→ **Exercise brief**
Copy the rows below word for word, beginning at the line that has "Can you confirm" and stopping after the line that has "Identify the location of window. (478, 50).". Leave out any pictures.

→ **Available data**
*****

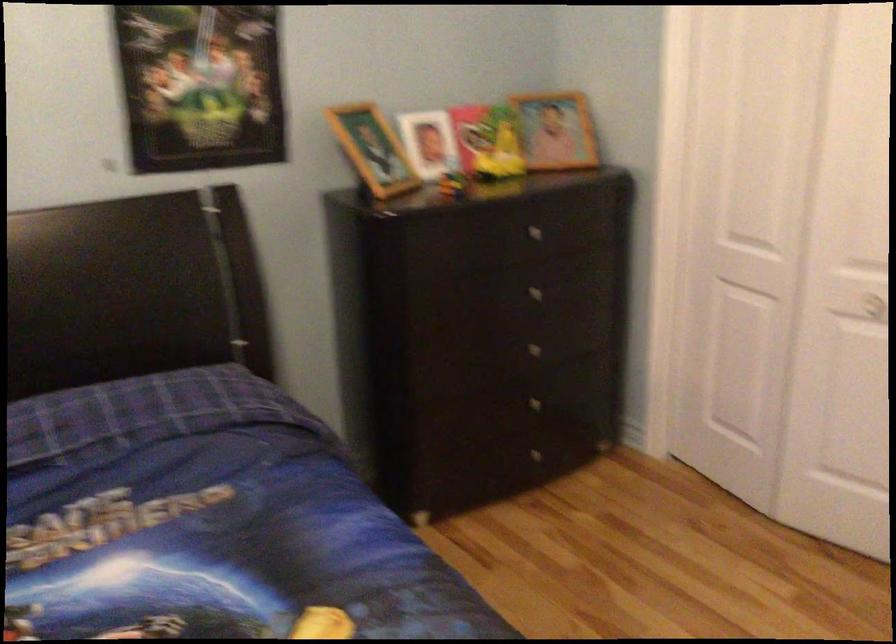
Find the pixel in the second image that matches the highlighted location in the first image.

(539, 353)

*****

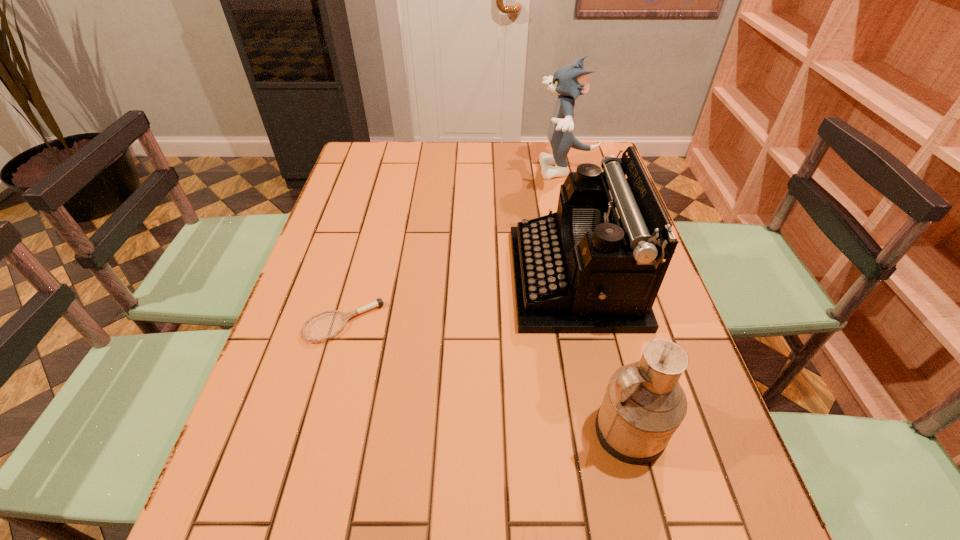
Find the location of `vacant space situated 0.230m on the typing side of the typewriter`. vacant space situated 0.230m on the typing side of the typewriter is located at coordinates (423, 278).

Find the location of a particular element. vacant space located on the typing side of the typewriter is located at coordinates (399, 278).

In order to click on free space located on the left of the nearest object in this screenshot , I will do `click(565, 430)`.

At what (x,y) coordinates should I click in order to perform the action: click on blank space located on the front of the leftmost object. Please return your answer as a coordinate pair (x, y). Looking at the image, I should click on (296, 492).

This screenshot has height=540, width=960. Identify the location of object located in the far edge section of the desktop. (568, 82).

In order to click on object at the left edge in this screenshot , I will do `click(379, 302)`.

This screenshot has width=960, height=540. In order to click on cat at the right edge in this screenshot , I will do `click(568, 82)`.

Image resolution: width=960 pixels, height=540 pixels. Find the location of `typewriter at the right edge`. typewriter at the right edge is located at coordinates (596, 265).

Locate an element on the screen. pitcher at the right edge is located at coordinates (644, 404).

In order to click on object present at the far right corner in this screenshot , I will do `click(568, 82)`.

*****

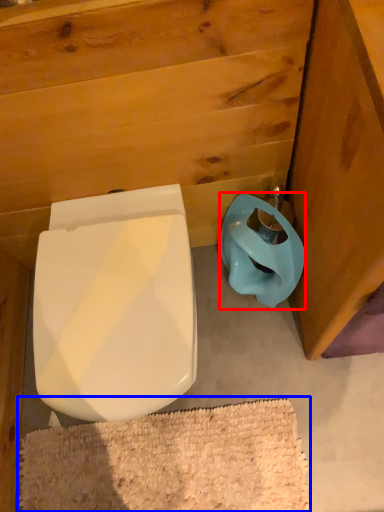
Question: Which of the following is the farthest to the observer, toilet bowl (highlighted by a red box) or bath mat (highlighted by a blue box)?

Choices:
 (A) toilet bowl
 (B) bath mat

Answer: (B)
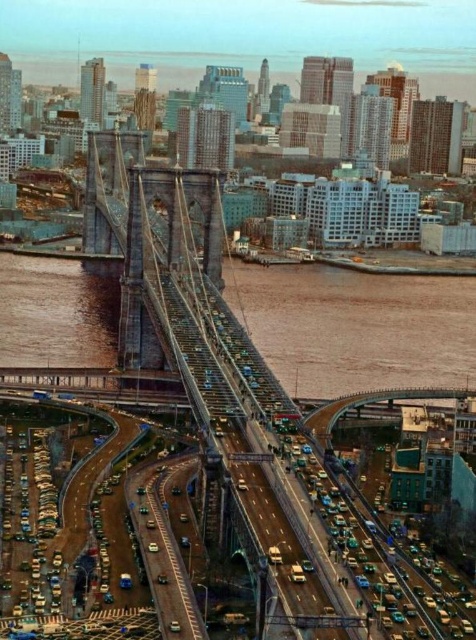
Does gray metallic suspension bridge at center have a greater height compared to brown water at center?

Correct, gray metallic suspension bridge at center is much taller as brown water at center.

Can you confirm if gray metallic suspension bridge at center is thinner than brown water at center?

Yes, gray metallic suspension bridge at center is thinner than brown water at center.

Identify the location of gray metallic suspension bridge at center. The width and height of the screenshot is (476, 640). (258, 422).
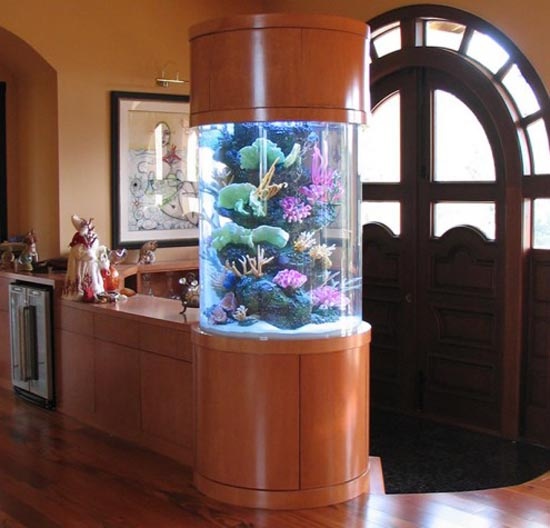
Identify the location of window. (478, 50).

*****

→ **Exercise solution**
Can you confirm if gray metallic suspension bridge at center is thinner than brown water at center?

Yes, gray metallic suspension bridge at center is thinner than brown water at center.

Identify the location of gray metallic suspension bridge at center. The width and height of the screenshot is (476, 640). (258, 422).
Identify the location of window. (478, 50).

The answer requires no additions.